- **Work required**
Lines holding the word "weiß" in the following material must be counted; give only the resulting number.

- **Input records**
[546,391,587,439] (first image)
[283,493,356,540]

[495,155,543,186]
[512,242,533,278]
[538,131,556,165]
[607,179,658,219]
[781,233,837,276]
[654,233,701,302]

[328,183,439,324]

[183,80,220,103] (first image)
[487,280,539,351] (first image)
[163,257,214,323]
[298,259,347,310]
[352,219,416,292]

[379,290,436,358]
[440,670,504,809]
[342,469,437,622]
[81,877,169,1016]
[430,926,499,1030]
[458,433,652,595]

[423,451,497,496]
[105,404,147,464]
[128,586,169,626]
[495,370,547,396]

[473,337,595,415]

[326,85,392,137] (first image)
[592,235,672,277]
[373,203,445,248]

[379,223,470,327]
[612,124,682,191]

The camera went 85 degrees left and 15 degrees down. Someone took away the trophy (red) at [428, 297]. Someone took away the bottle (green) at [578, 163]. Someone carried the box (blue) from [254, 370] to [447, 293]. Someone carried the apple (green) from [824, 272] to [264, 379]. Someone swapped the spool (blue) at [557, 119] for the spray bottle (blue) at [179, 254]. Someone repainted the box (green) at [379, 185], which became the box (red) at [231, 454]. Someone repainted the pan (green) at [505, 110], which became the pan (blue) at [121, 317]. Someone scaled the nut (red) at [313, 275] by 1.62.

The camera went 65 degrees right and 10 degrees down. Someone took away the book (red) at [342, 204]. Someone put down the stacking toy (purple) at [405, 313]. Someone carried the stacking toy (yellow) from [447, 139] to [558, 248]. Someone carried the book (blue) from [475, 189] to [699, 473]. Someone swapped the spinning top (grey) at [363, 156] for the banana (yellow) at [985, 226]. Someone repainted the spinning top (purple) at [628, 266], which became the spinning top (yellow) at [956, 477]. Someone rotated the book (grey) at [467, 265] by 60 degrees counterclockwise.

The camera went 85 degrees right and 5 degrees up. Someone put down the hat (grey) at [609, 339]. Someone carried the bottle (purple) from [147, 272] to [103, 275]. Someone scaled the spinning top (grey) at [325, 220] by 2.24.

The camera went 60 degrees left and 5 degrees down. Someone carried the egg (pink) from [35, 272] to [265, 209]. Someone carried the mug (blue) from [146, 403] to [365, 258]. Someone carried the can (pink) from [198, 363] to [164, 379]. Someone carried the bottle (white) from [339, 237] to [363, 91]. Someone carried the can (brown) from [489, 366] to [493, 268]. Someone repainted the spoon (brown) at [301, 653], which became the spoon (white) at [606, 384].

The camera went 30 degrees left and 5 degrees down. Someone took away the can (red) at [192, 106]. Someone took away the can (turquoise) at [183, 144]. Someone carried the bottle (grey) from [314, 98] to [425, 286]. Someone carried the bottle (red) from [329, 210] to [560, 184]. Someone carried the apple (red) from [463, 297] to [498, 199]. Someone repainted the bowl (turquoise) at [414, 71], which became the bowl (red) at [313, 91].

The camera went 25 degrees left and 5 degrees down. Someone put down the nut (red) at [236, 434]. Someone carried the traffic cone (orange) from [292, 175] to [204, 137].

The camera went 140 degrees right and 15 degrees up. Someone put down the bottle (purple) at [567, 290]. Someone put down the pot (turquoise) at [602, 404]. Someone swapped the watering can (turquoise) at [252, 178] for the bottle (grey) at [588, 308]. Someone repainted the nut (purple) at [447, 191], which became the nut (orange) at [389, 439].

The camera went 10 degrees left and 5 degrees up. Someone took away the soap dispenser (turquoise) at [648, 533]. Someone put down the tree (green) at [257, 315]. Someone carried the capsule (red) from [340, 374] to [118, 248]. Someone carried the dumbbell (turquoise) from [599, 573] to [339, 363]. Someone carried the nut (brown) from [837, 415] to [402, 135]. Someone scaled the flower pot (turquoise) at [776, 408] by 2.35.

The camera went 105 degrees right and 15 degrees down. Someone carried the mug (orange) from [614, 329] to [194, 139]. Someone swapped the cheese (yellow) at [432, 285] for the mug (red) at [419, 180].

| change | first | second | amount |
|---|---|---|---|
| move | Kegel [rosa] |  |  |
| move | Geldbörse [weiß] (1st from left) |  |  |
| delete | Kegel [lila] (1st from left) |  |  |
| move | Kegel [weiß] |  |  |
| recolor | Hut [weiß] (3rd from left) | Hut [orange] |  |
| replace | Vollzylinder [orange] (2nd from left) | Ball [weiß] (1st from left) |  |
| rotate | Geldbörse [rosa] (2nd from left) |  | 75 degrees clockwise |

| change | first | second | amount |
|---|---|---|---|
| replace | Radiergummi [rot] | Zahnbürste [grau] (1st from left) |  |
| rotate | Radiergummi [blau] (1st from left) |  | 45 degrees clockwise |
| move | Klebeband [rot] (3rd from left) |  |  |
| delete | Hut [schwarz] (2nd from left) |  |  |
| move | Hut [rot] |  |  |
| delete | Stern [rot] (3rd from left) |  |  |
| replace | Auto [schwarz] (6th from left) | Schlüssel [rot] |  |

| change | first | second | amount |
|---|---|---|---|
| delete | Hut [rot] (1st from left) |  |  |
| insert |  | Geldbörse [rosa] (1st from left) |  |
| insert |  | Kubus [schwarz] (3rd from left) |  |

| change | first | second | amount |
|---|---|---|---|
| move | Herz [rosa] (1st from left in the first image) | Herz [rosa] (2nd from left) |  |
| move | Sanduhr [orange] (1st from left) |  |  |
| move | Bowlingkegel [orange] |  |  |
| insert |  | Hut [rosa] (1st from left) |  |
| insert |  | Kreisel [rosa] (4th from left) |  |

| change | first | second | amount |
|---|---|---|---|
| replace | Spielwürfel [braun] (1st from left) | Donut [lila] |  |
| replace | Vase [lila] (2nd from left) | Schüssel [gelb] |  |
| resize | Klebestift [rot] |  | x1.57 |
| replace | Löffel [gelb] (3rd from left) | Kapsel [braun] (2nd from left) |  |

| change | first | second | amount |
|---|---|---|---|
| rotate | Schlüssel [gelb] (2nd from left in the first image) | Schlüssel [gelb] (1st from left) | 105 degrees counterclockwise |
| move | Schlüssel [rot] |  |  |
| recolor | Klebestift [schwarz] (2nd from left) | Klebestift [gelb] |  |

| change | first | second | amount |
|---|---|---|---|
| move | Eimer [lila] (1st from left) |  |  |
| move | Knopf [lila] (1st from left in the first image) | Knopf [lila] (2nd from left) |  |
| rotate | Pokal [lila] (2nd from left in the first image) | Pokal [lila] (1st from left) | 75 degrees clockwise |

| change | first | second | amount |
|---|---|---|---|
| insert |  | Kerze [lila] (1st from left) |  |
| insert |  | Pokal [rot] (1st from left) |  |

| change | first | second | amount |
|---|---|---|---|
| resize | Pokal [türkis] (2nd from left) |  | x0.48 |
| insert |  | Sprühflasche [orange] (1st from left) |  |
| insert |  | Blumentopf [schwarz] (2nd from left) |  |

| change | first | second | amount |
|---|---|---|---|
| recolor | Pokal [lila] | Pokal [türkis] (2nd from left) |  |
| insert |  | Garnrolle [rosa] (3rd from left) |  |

- **Result for this exercise**
4